— Exercise prompt —
All lines of the listing that contain "STEPPER" should be shown in full.

— Exercise input —
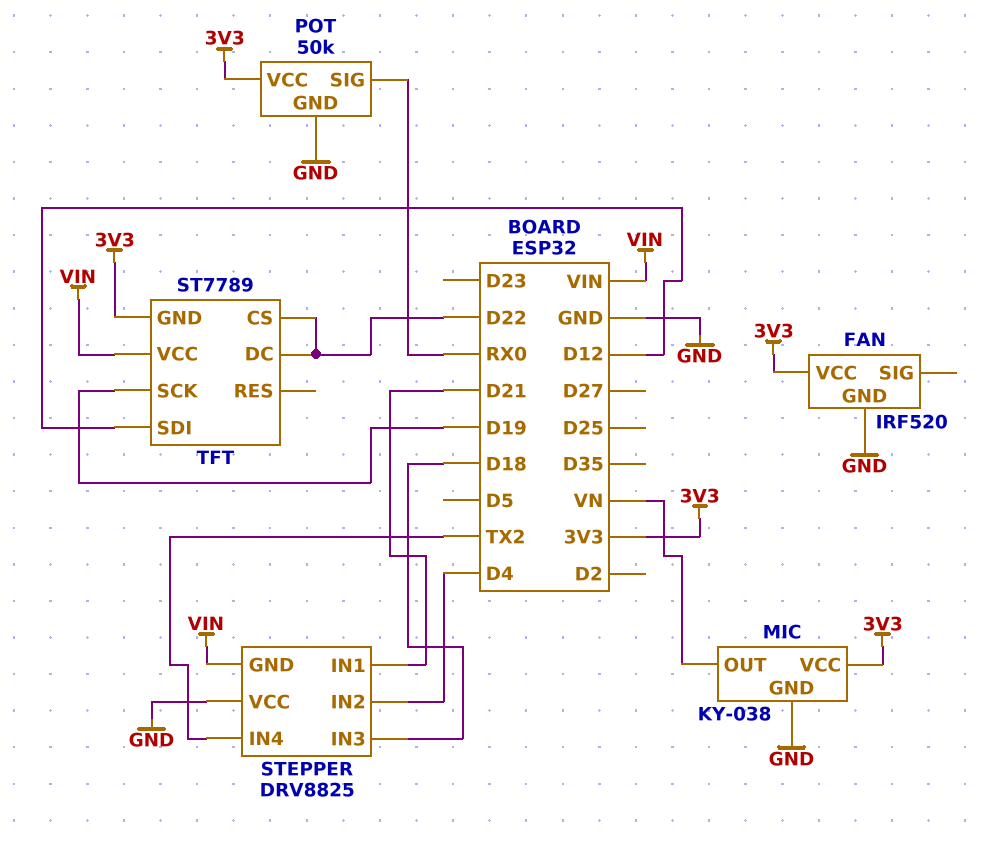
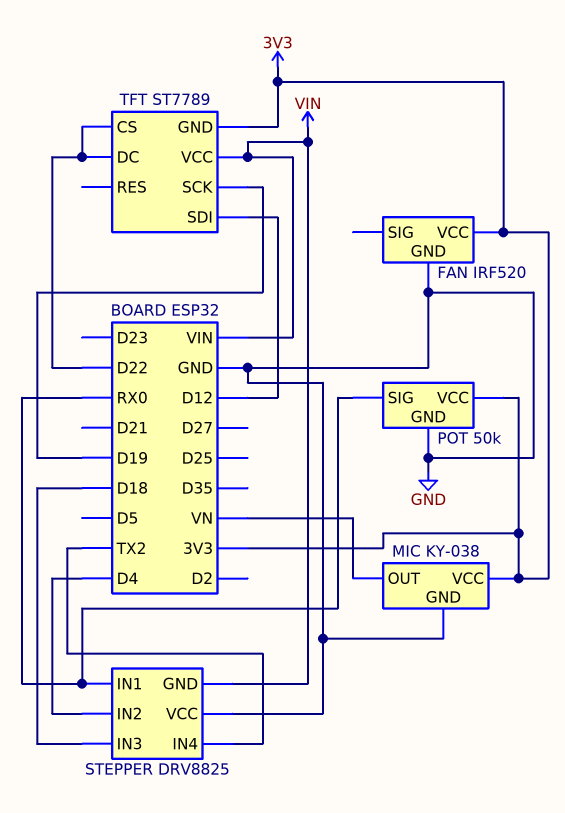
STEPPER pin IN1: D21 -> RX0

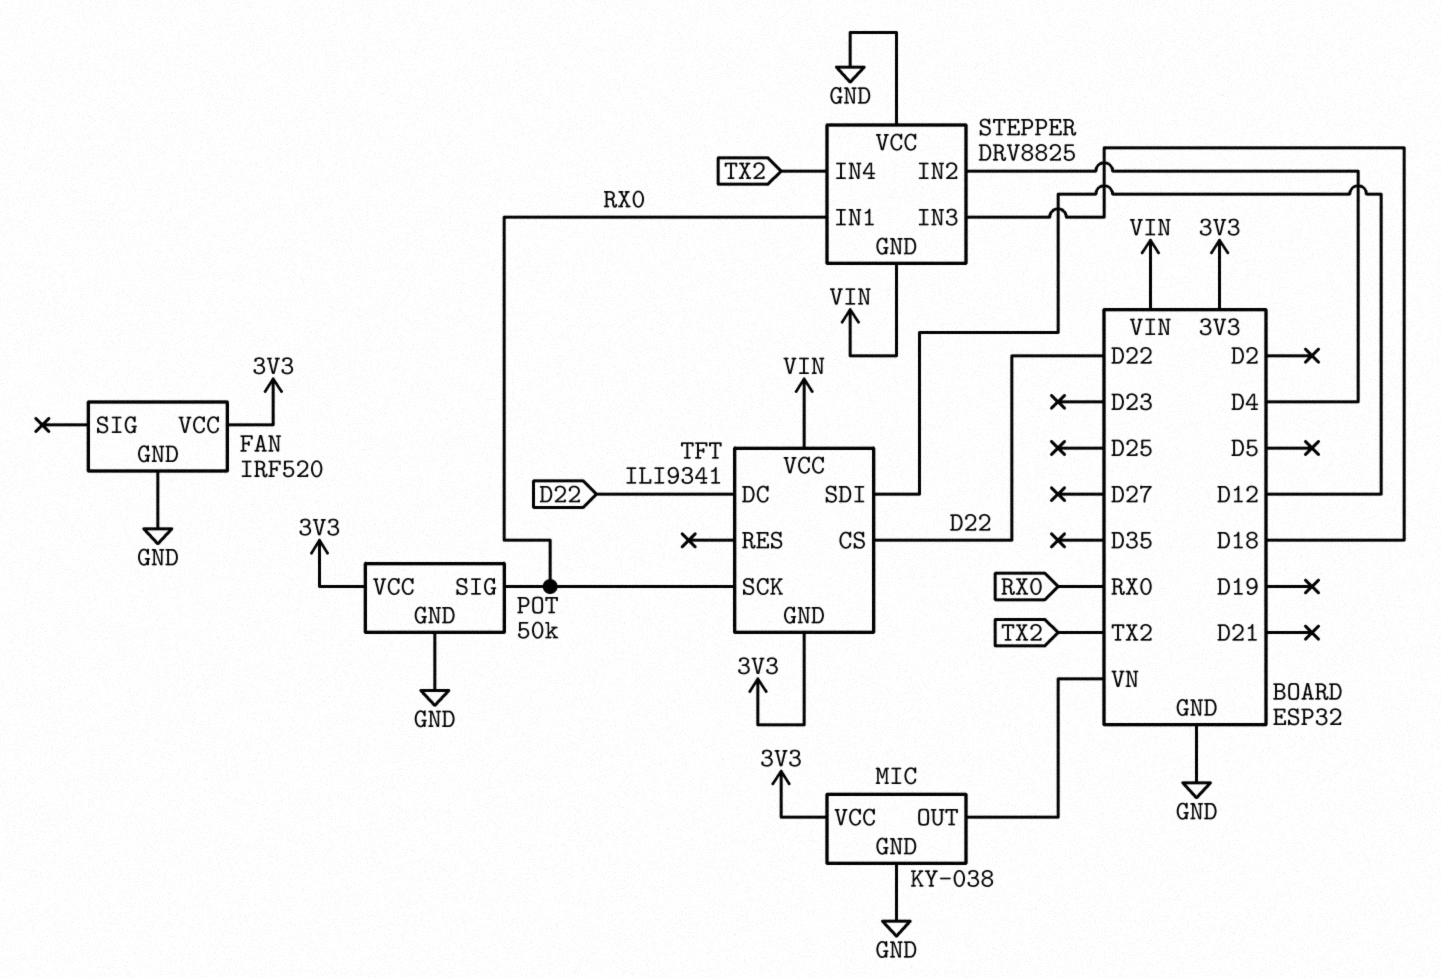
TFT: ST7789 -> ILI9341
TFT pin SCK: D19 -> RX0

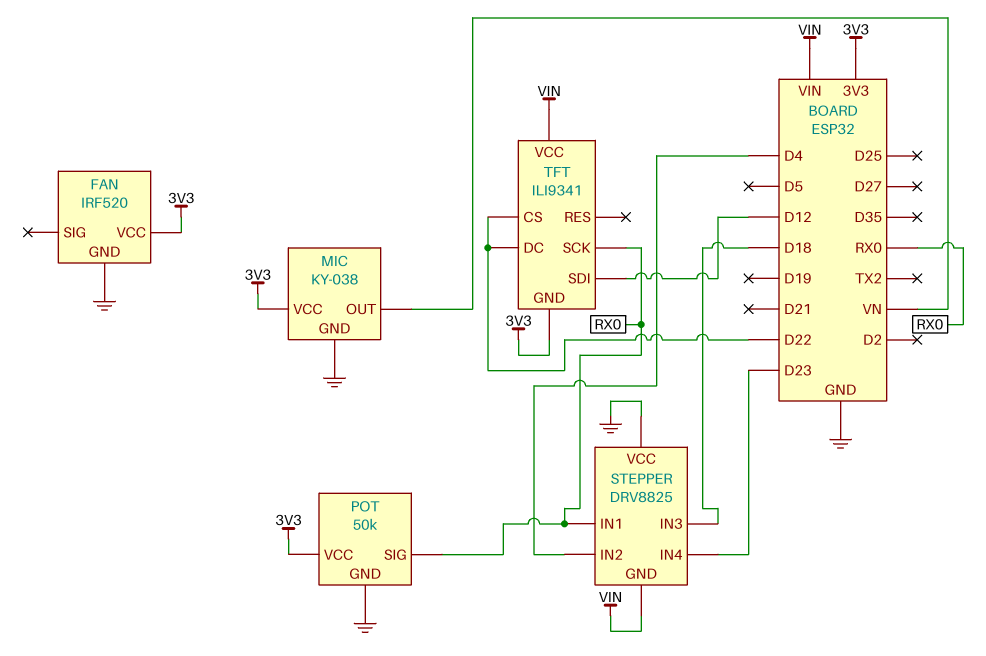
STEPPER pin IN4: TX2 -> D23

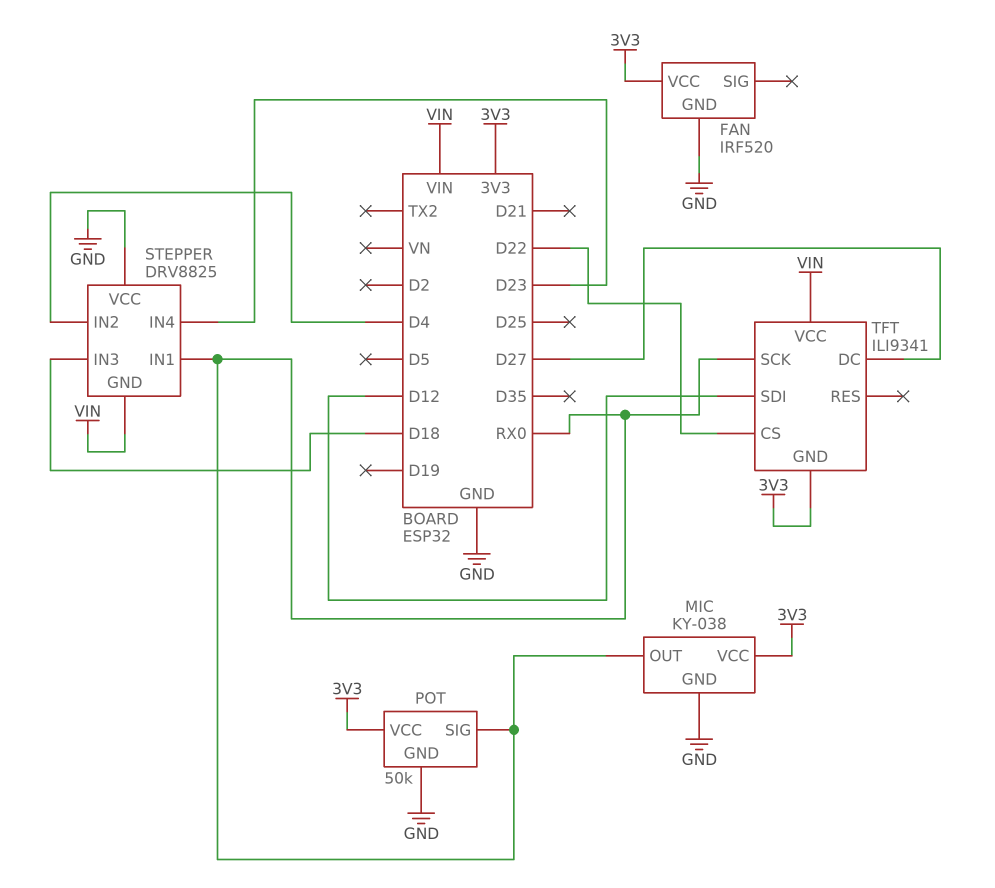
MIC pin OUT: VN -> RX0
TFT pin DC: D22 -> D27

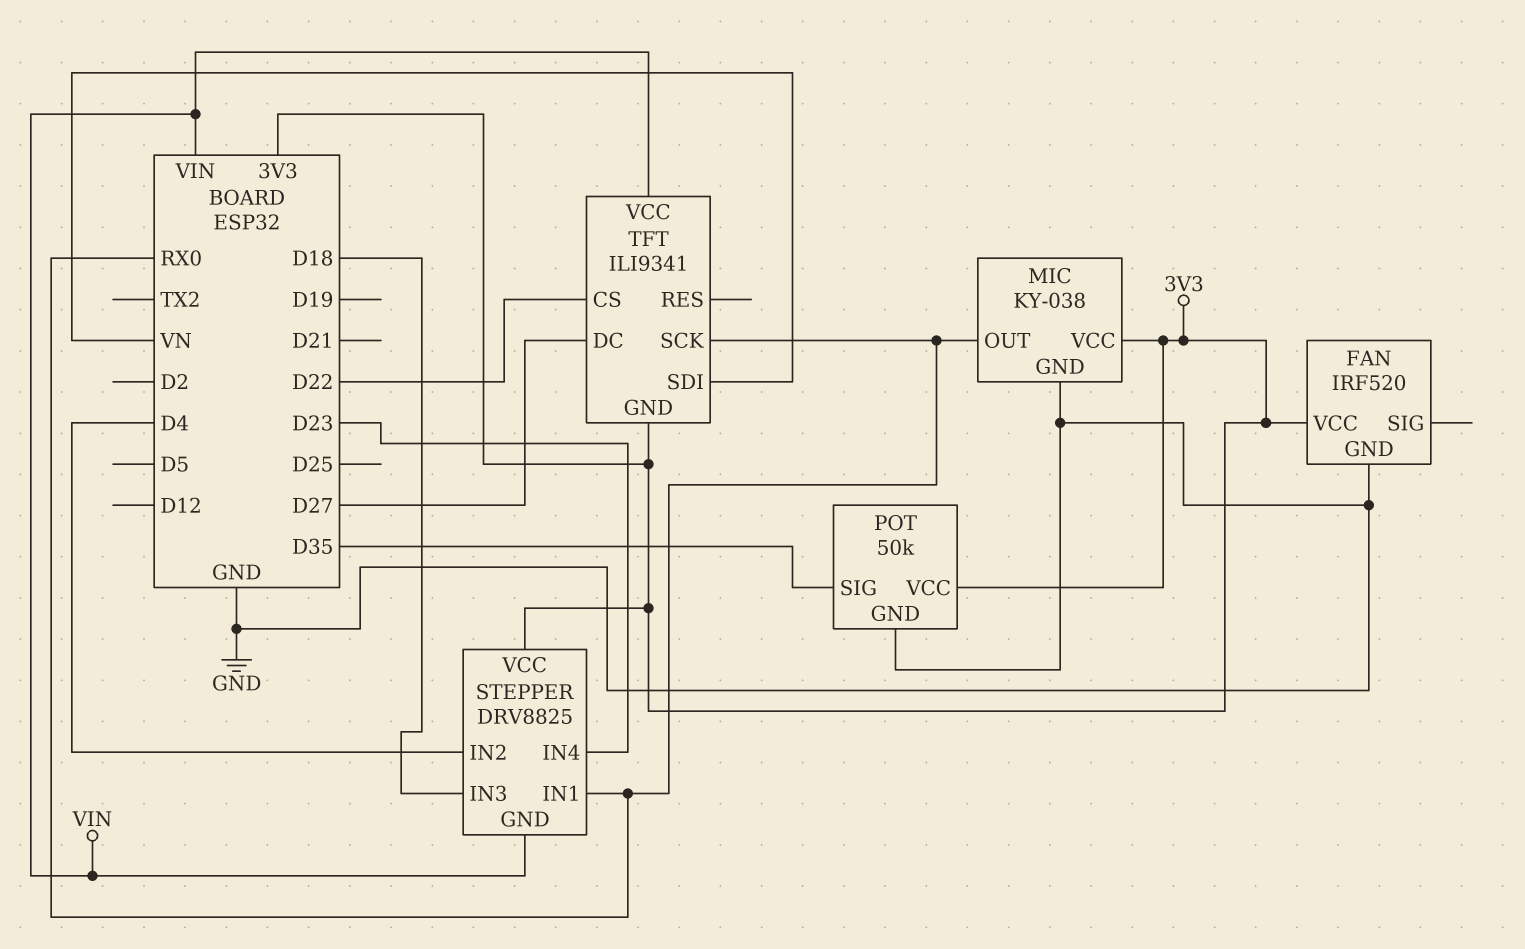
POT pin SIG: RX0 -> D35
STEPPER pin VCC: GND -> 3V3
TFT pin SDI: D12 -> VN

— Task answer —
STEPPER pin IN1: D21 -> RX0
STEPPER pin IN4: TX2 -> D23
STEPPER pin VCC: GND -> 3V3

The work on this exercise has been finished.